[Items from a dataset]
==================================================

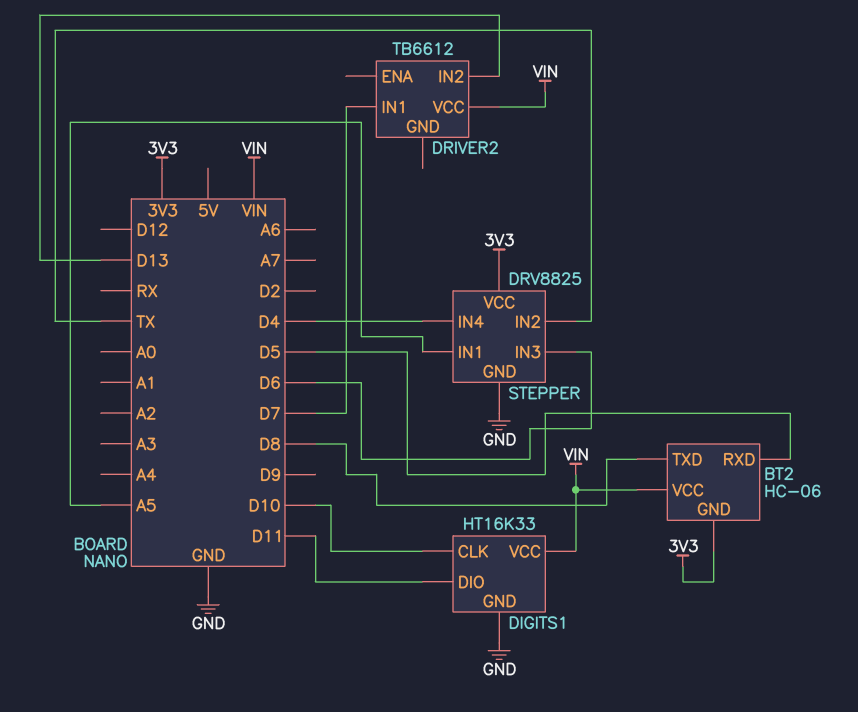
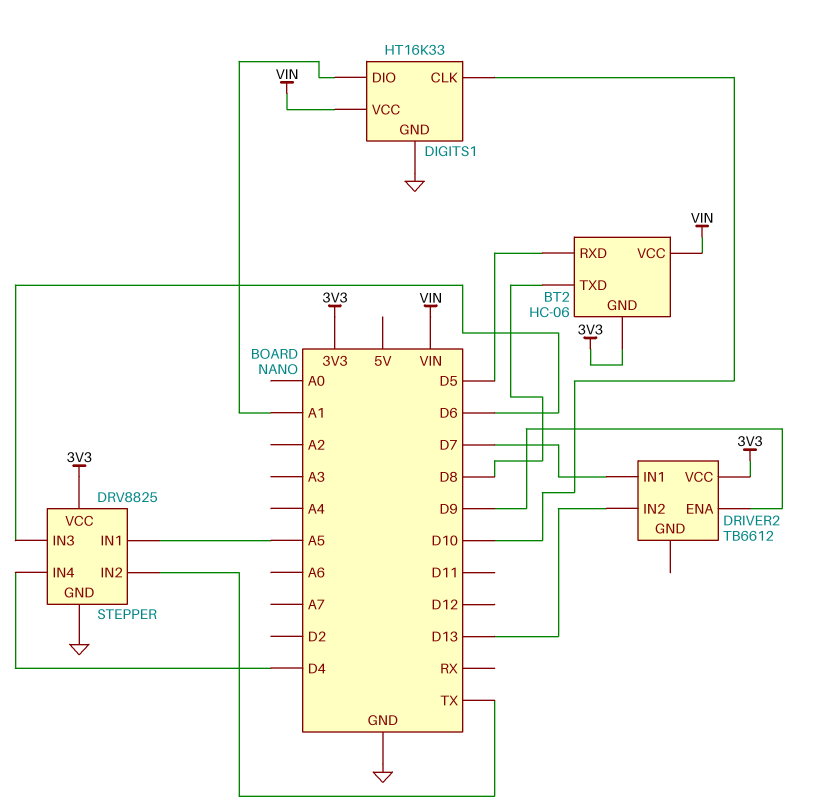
DIGITS1 pin DIO: D11 -> A1
DRIVER2 pin ENA: none -> D9
DRIVER2 pin VCC: VIN -> 3V3

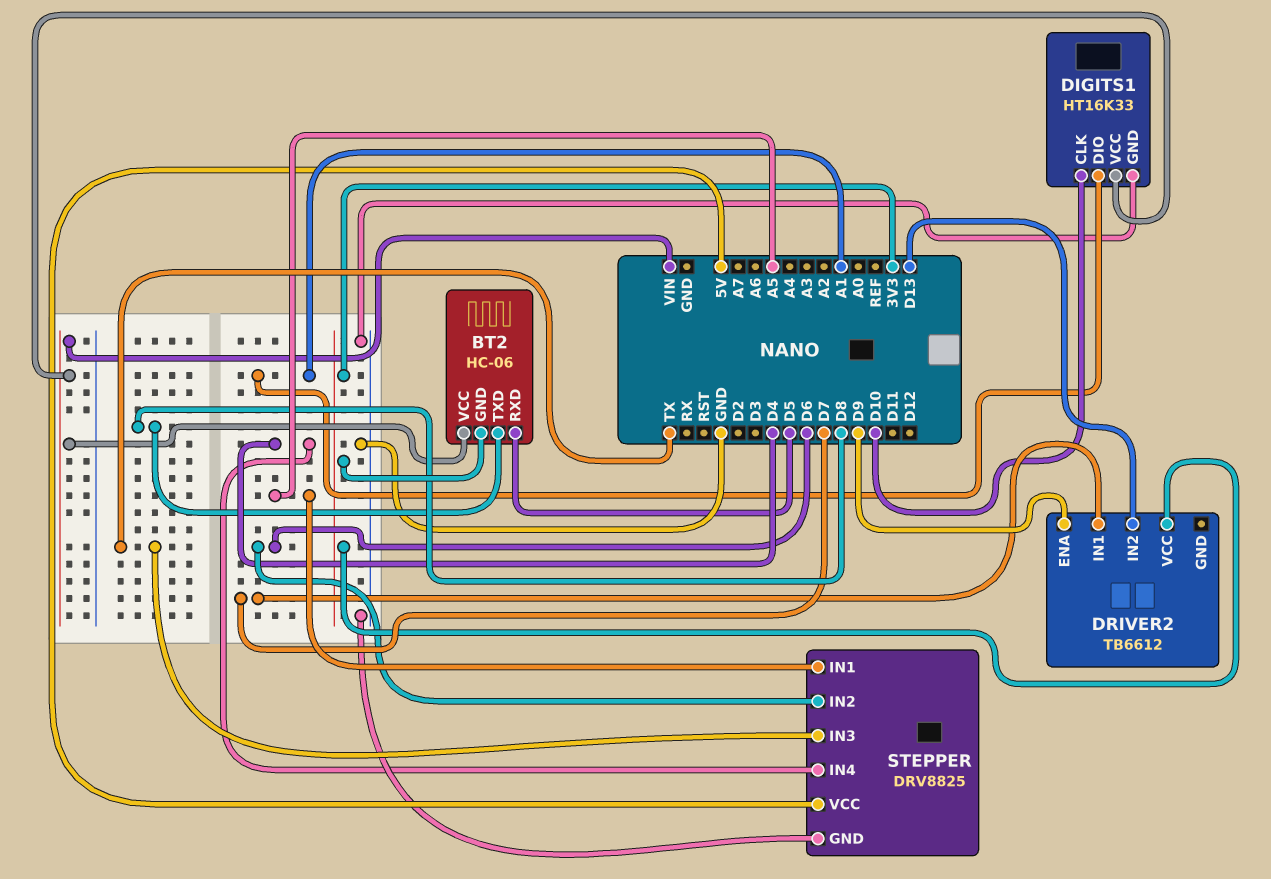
STEPPER pin IN2: TX -> D6
STEPPER pin IN3: D6 -> TX
STEPPER pin VCC: 3V3 -> 5V

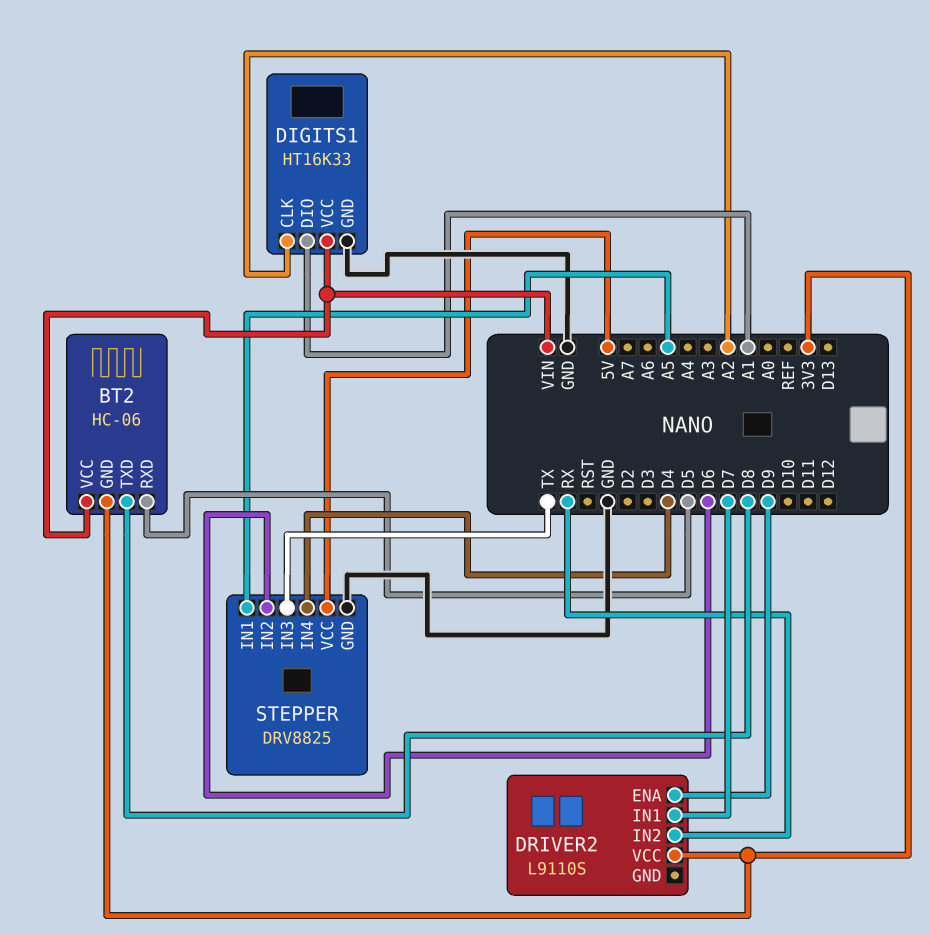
DIGITS1 pin CLK: D10 -> A2
DRIVER2: TB6612 -> L9110S
DRIVER2 pin IN2: D13 -> RX

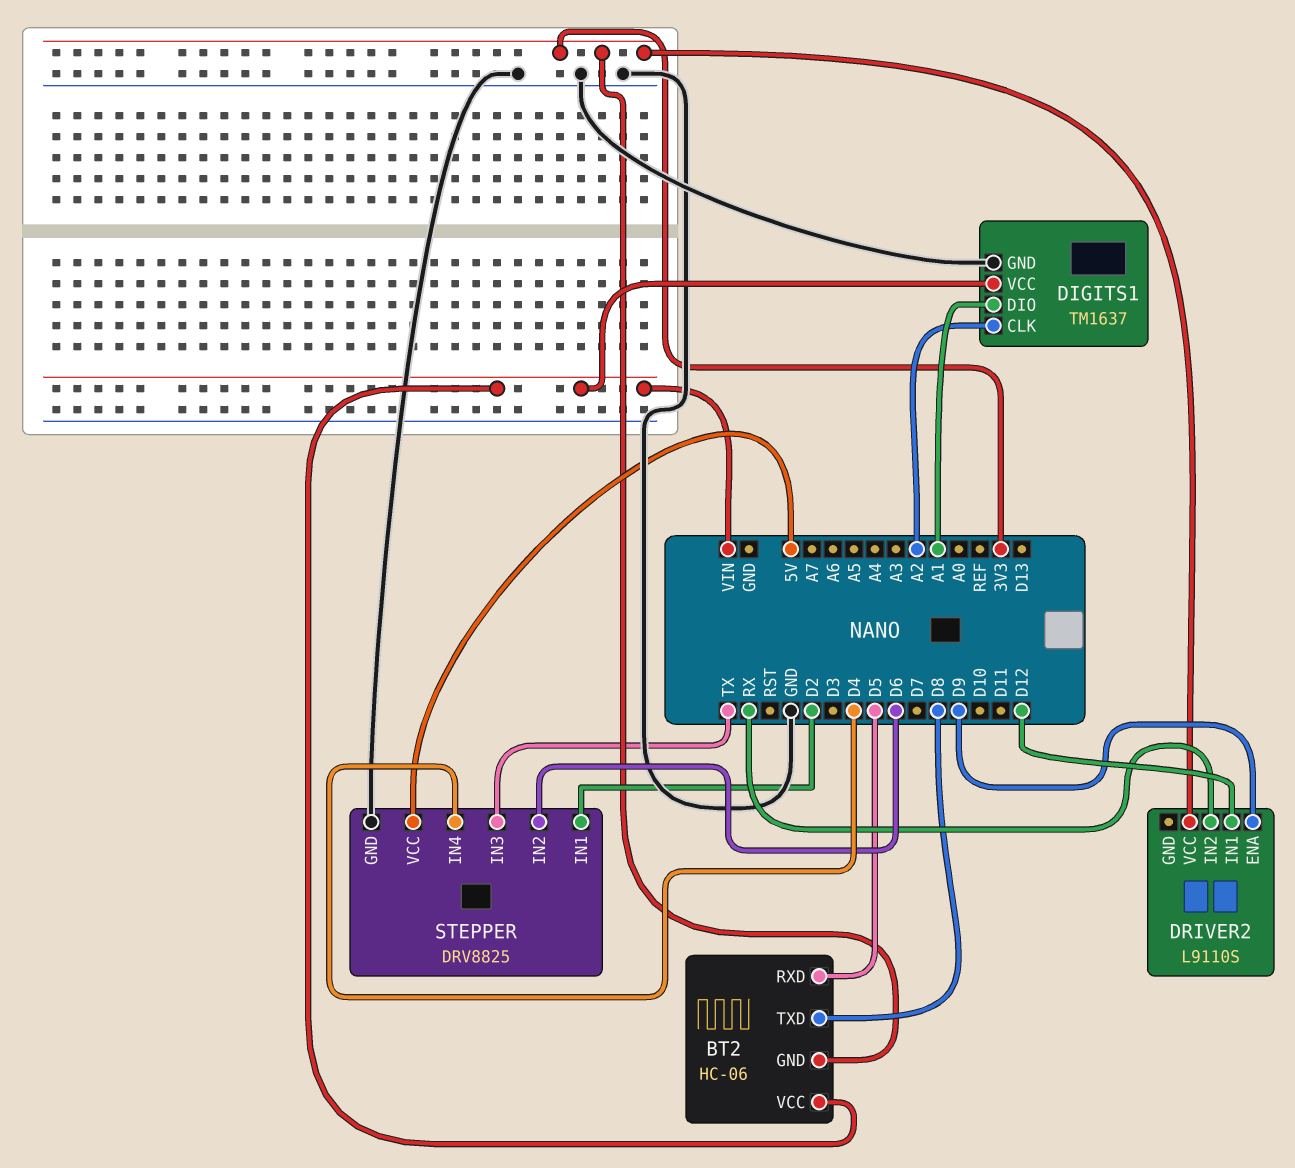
DIGITS1: HT16K33 -> TM1637
DRIVER2 pin IN1: D7 -> D12
STEPPER pin IN1: A5 -> D2

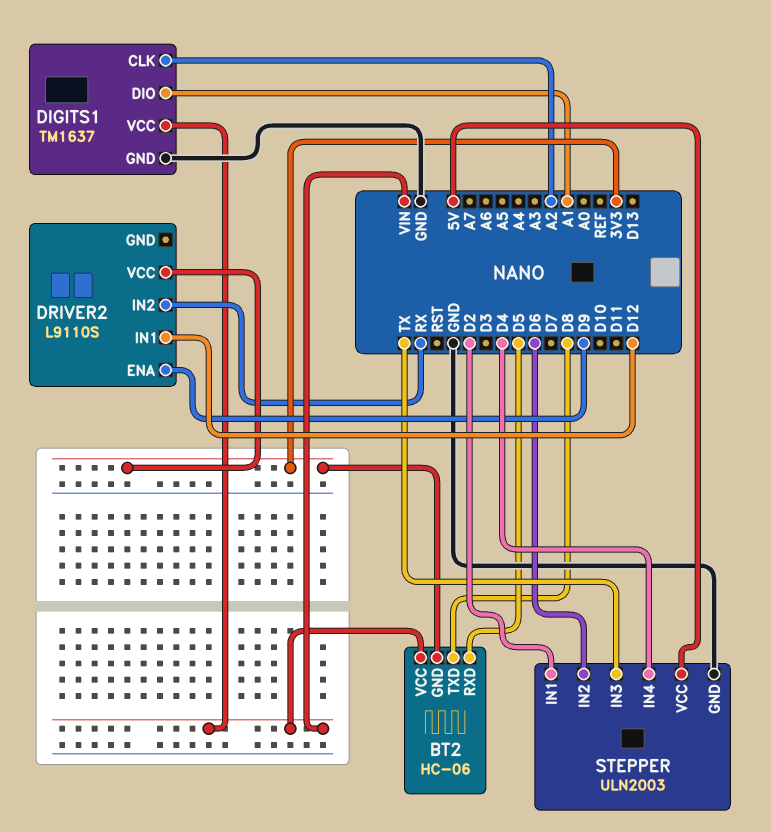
STEPPER: DRV8825 -> ULN2003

==================================================

**Exercise:** Your copy should begin at the line containing "DRIVER2 pin ENA: none -> D9" and end at the last line of the data above, matching each line exactly and holding no pictures.

**Completed task:**
DRIVER2 pin ENA: none -> D9
DRIVER2 pin VCC: VIN -> 3V3

STEPPER pin IN2: TX -> D6
STEPPER pin IN3: D6 -> TX
STEPPER pin VCC: 3V3 -> 5V

DIGITS1 pin CLK: D10 -> A2
DRIVER2: TB6612 -> L9110S
DRIVER2 pin IN2: D13 -> RX

DIGITS1: HT16K33 -> TM1637
DRIVER2 pin IN1: D7 -> D12
STEPPER pin IN1: A5 -> D2

STEPPER: DRV8825 -> ULN2003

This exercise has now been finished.